(DATA IN THIS EXERCISE)
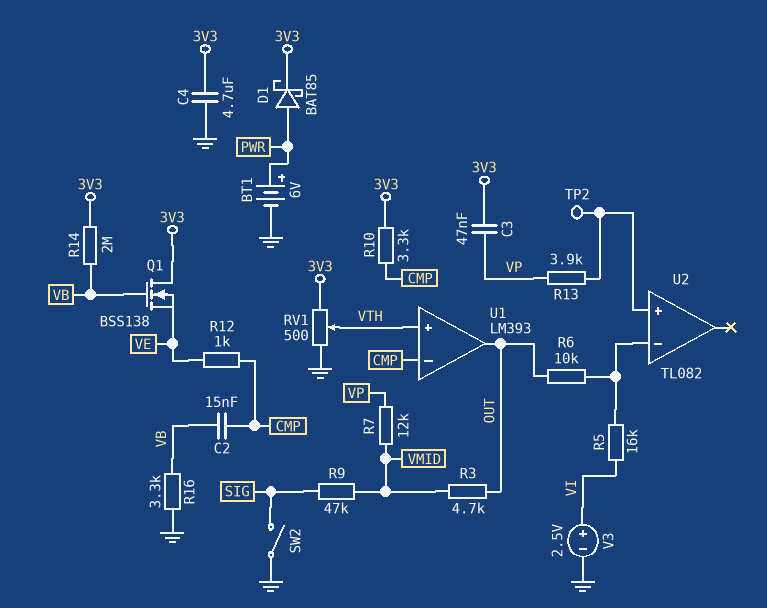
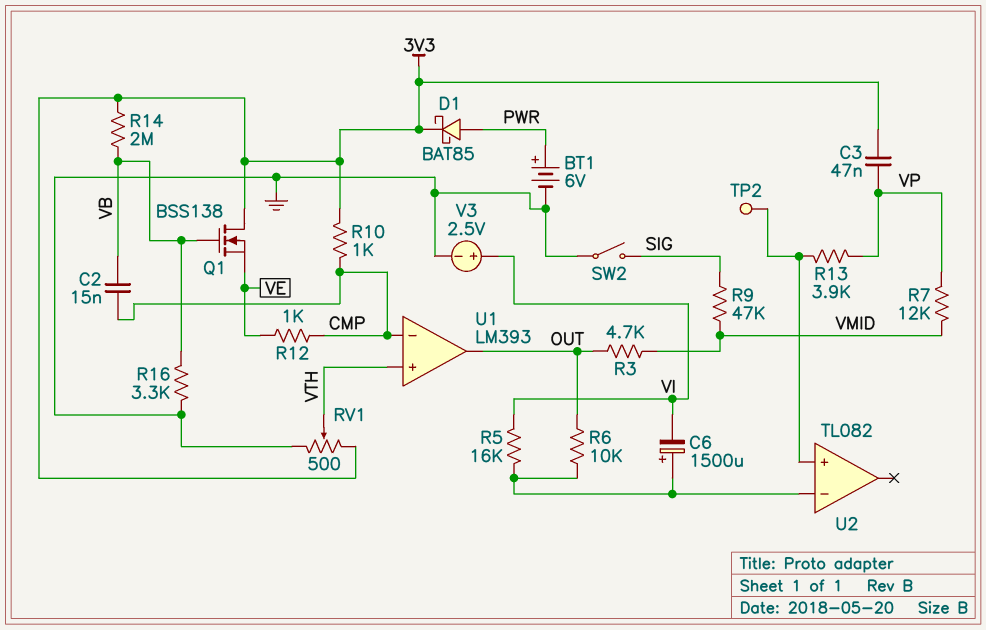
C4: 4.7uF (3V3, GND) -> none
C6: none -> 1500uF (plus U2/in-, minus VI)
R10: 3.3k (3V3, CMP) -> 1k (3V3, CMP)

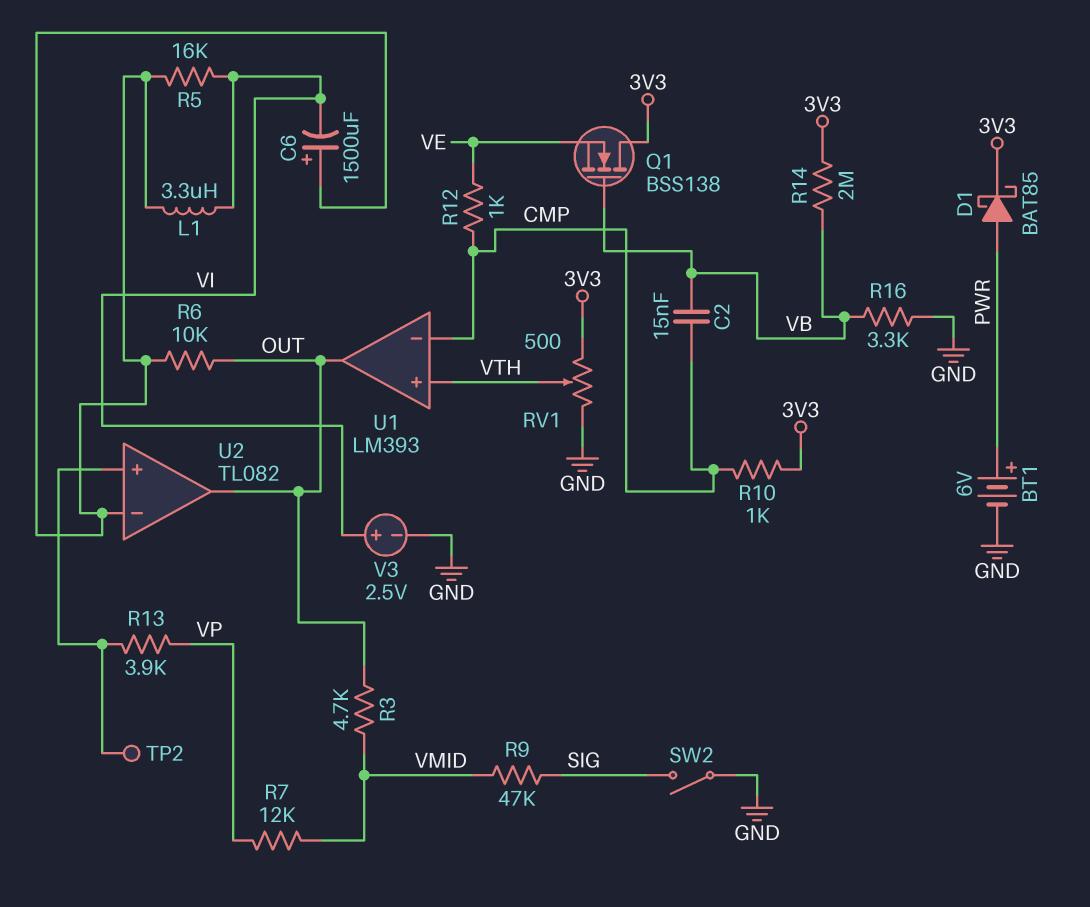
C3: 47nF (3V3, VP) -> none
L1: none -> 3.3uH (U2/in-, VI)
U2 pin out: none -> OUT

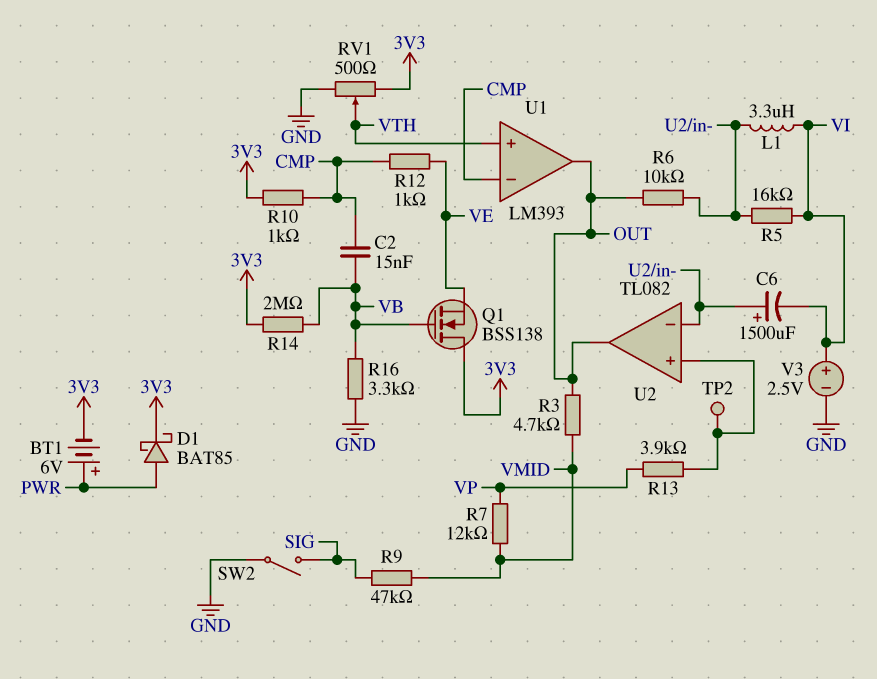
BT1: 6V (plus PWR, minus GND) -> 6V (plus PWR, minus 3V3)

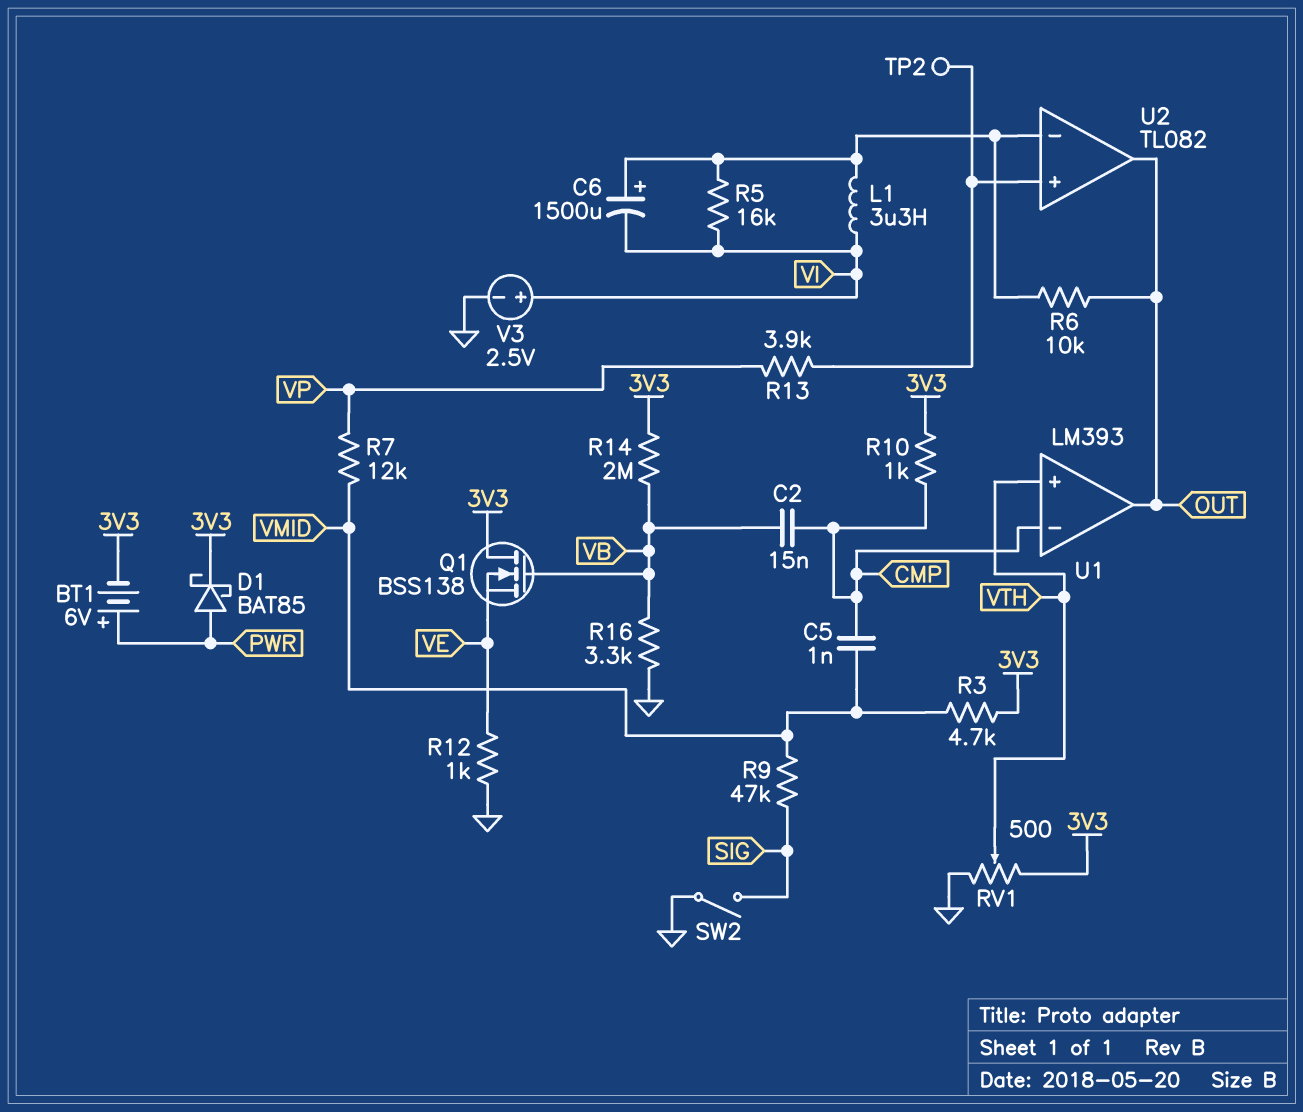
C5: none -> 1nF (CMP, VMID)
R3: 4.7k (OUT, VMID) -> 4.7k (3V3, VMID)
R12: 1k (CMP, VE) -> 1k (GND, VE)

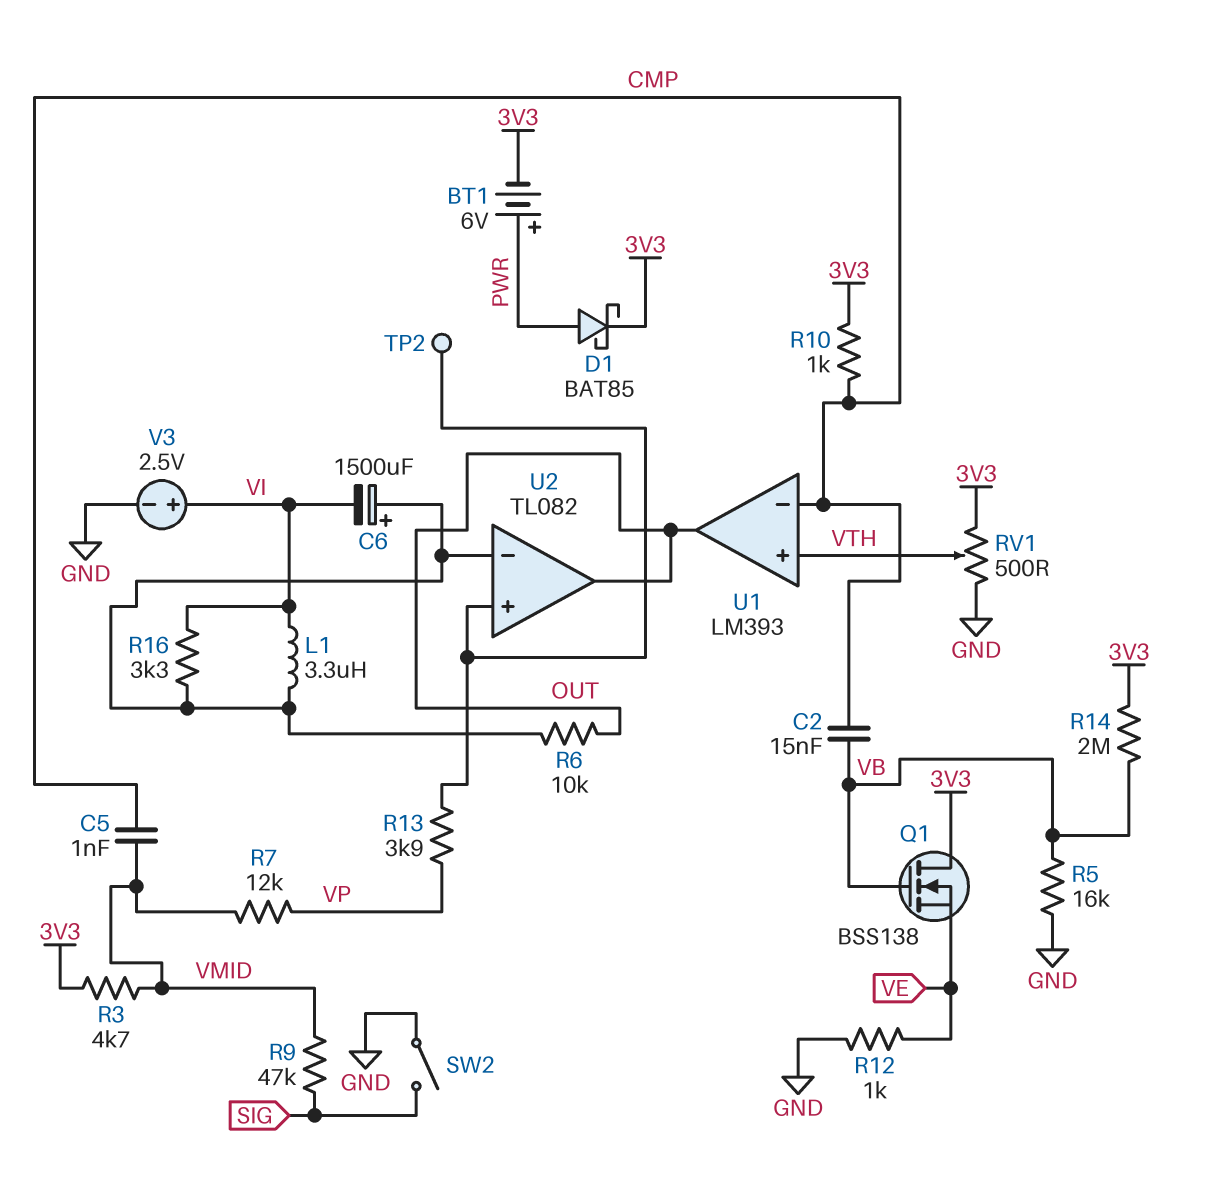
R5: 16k (U2/in-, VI) -> 16k (GND, VB)
R16: 3.3k (GND, VB) -> 3.3k (U2/in-, VI)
(End DATA IN THIS EXERCISE)
# ASSIGNMENT
Beginning at the line that contains "C3: 47nF (3V3, VP) -> none" and ending at the last line of the data, return each line exactly; no picture belongs in the copy.

# EXERCISE OUTPUT
C3: 47nF (3V3, VP) -> none
L1: none -> 3.3uH (U2/in-, VI)
U2 pin out: none -> OUT

BT1: 6V (plus PWR, minus GND) -> 6V (plus PWR, minus 3V3)

C5: none -> 1nF (CMP, VMID)
R3: 4.7k (OUT, VMID) -> 4.7k (3V3, VMID)
R12: 1k (CMP, VE) -> 1k (GND, VE)

R5: 16k (U2/in-, VI) -> 16k (GND, VB)
R16: 3.3k (GND, VB) -> 3.3k (U2/in-, VI)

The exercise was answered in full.